▶ _Your goal_:
Find the word "degrees" in the data. Return every line where it appears.

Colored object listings
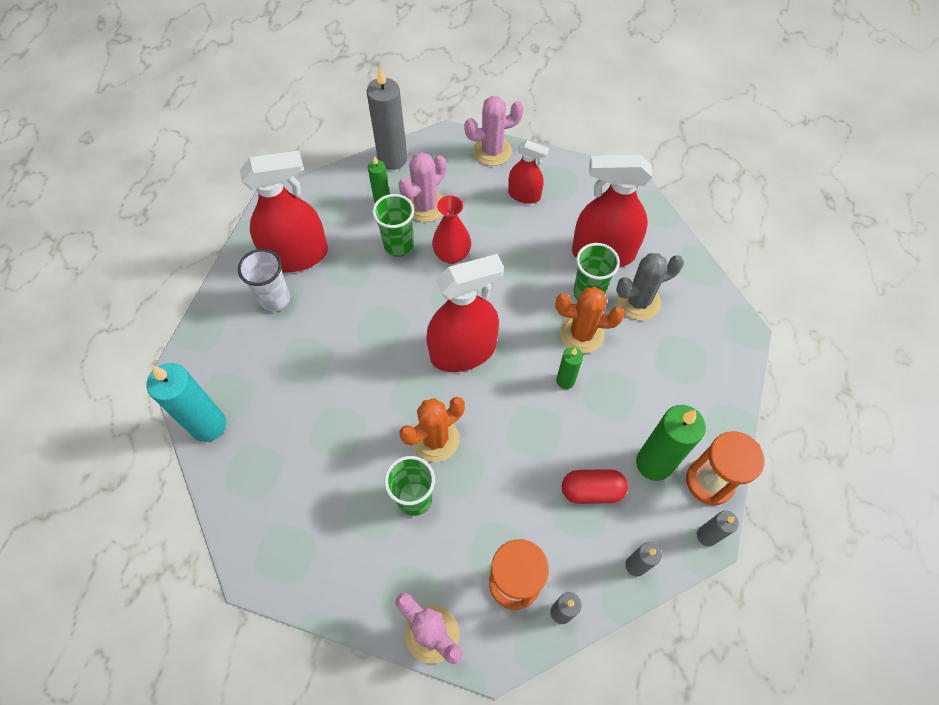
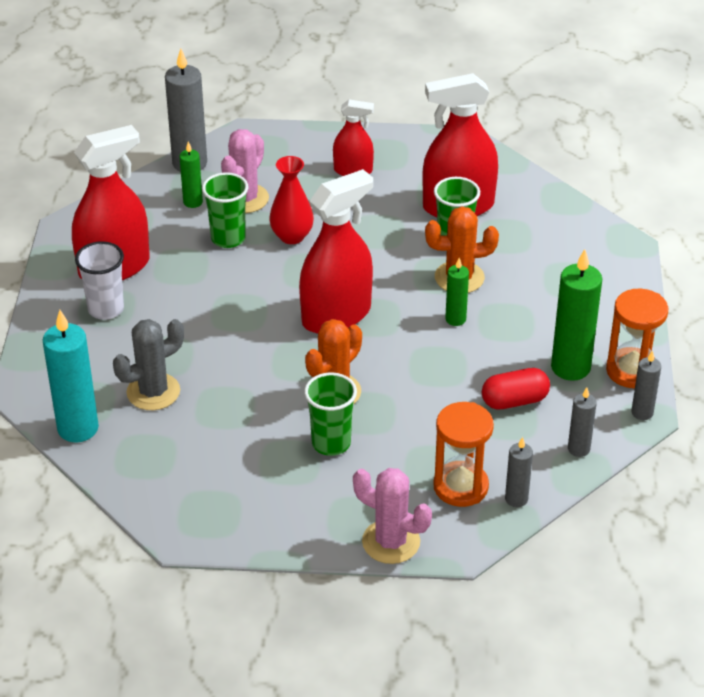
camera: 15 degrees left, 20 degrees down
pink cactus [464,96,524,166] -> none
grey cactus [616,253,684,320] -> grey cactus moved to [113,319,184,410]

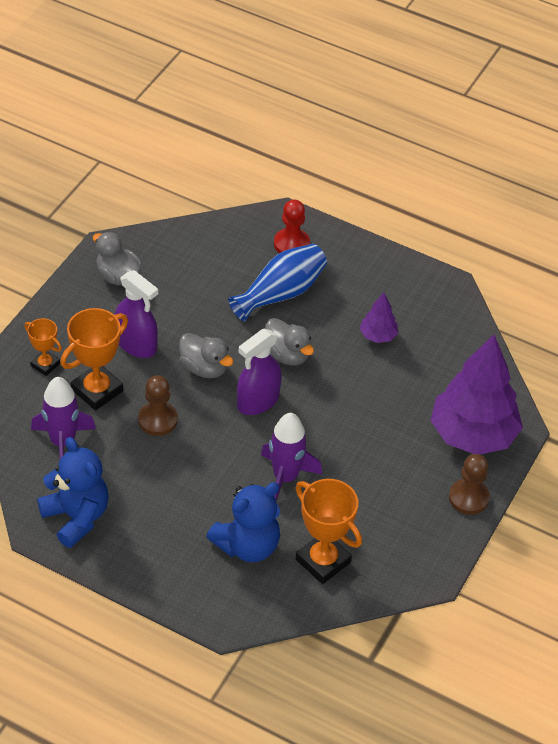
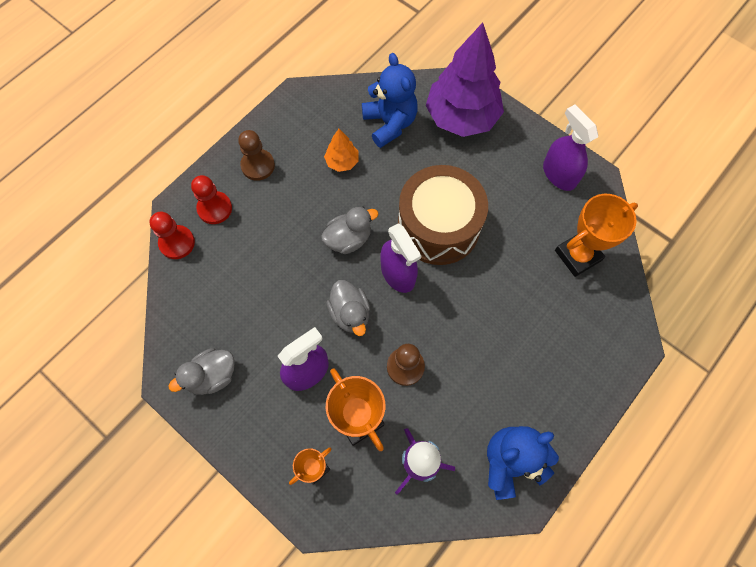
camera: 75 degrees left, 20 degrees up
grey duck [179,333,233,378] -> grey duck turned 105 degrees clockwise [326,280,370,336]
blue teddy bear [206,482,280,562] -> blue teddy bear moved to [362,53,418,148]
blue vase [228,244,327,322] -> none
purple rocket [261,413,322,501] -> none
purple tree [360,293,398,343] -> orange tree [324,129,359,172]
brown pawn [449,454,490,515] -> brown pawn moved to [238,130,275,181]
none -> red pawn [149,212,195,259]
none -> brown drum [398,165,488,265]
none -> purple spray bottle [543,105,598,191]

▶ _Result_:
camera: 15 degrees left, 20 degrees down
camera: 75 degrees left, 20 degrees up
grey duck [179,333,233,378] -> grey duck turned 105 degrees clockwise [326,280,370,336]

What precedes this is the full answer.